> _How to complete this task_:
Unless it is a picture, every line from the start of the entries through the line with "none -> lime brick H7 level 2" must be retyped exactly.
----- Data under study -----
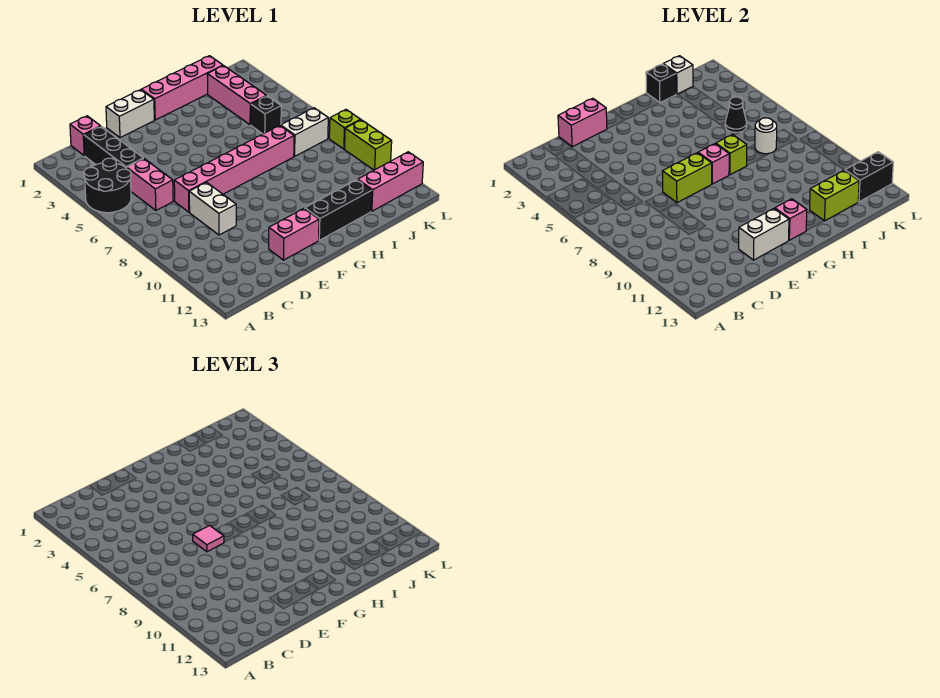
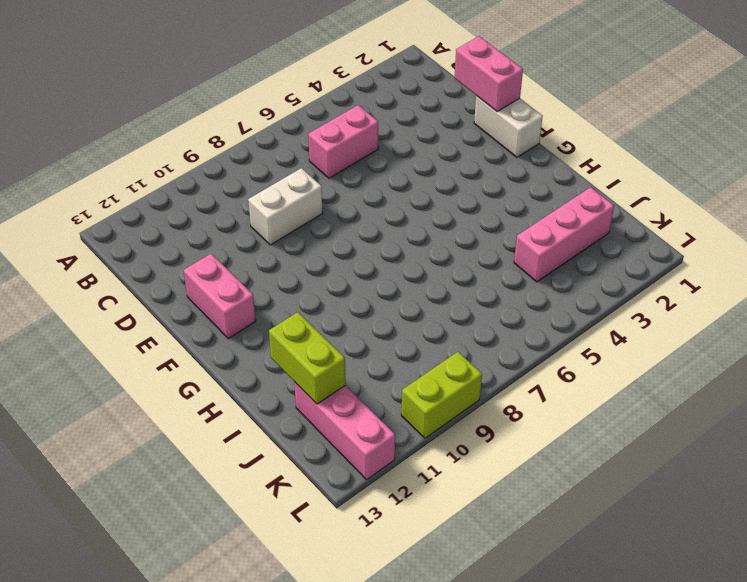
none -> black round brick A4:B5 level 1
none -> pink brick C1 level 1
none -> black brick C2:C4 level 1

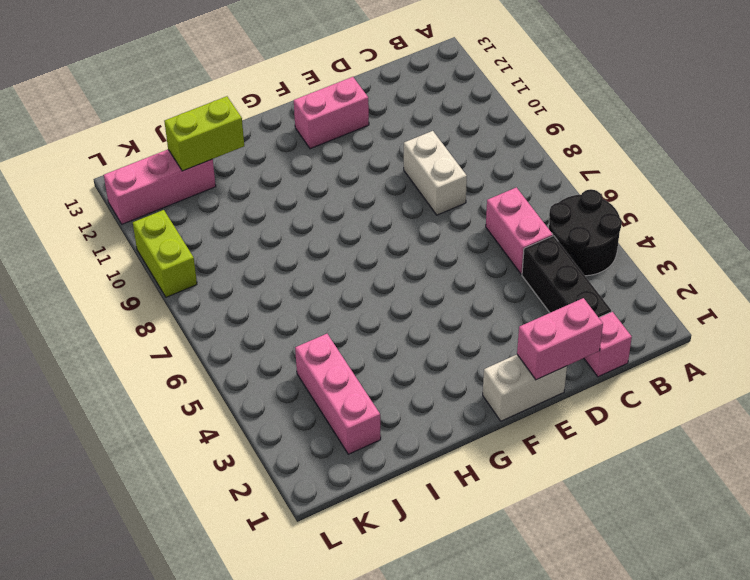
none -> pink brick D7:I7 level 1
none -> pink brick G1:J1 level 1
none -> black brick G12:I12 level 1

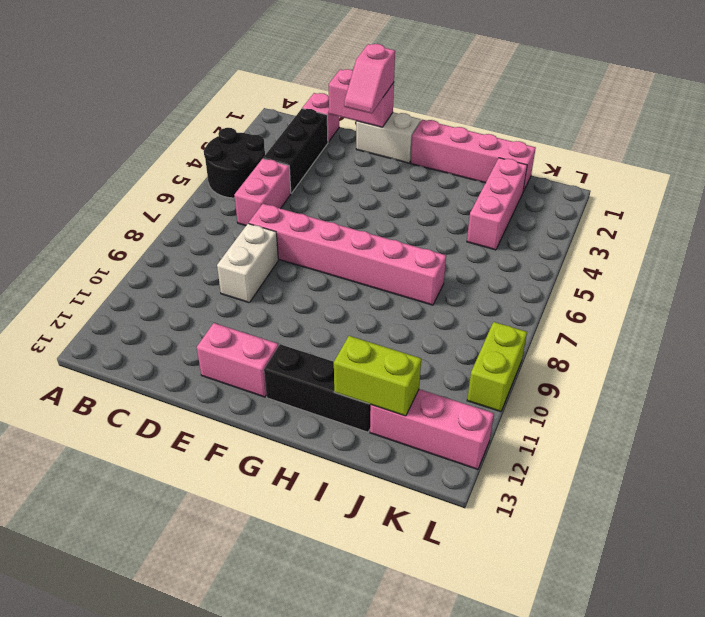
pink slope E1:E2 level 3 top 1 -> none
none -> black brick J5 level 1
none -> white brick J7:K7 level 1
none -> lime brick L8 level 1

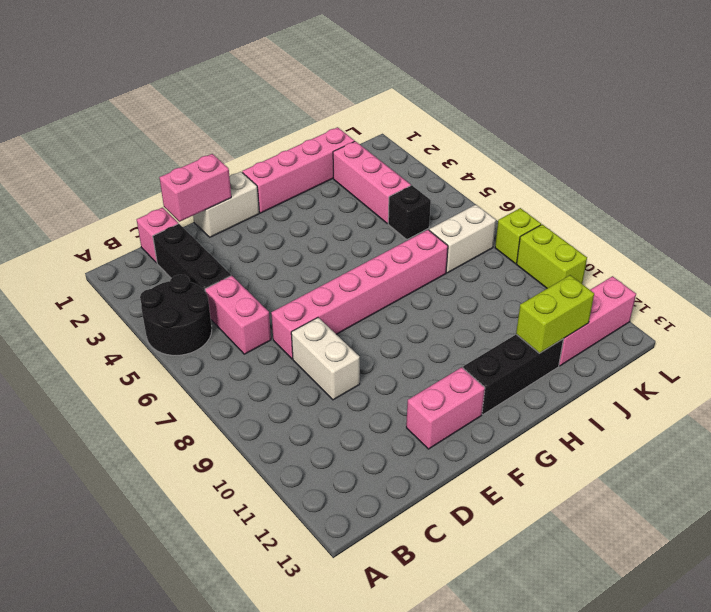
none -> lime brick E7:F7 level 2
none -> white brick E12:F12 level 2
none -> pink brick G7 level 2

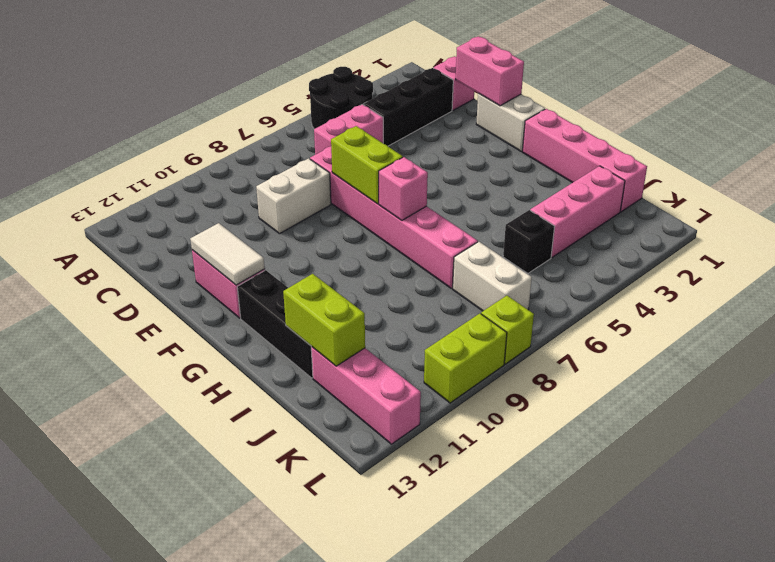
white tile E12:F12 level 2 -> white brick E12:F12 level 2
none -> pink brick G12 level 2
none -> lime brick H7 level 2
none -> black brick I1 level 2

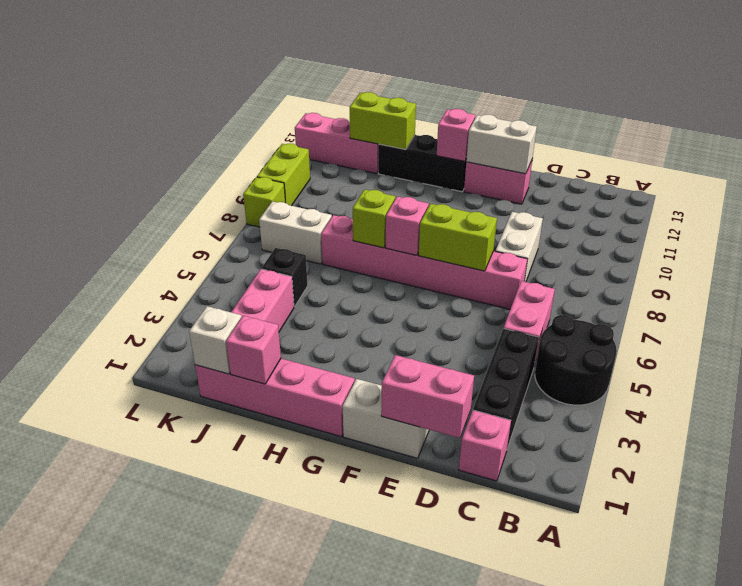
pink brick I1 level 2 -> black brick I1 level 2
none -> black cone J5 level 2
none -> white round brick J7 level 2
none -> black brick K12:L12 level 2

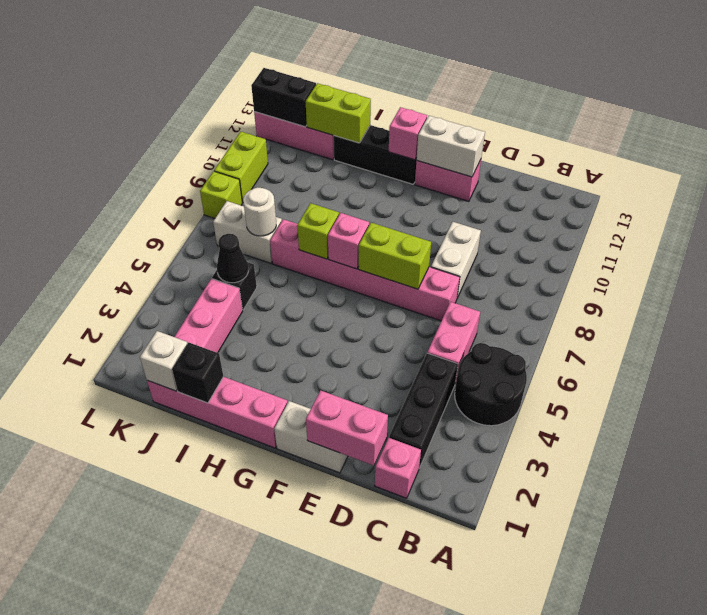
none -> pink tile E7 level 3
-----
> _The completed task_:
none -> black round brick A4:B5 level 1
none -> pink brick C1 level 1
none -> black brick C2:C4 level 1

none -> pink brick D7:I7 level 1
none -> pink brick G1:J1 level 1
none -> black brick G12:I12 level 1

pink slope E1:E2 level 3 top 1 -> none
none -> black brick J5 level 1
none -> white brick J7:K7 level 1
none -> lime brick L8 level 1

none -> lime brick E7:F7 level 2
none -> white brick E12:F12 level 2
none -> pink brick G7 level 2

white tile E12:F12 level 2 -> white brick E12:F12 level 2
none -> pink brick G12 level 2
none -> lime brick H7 level 2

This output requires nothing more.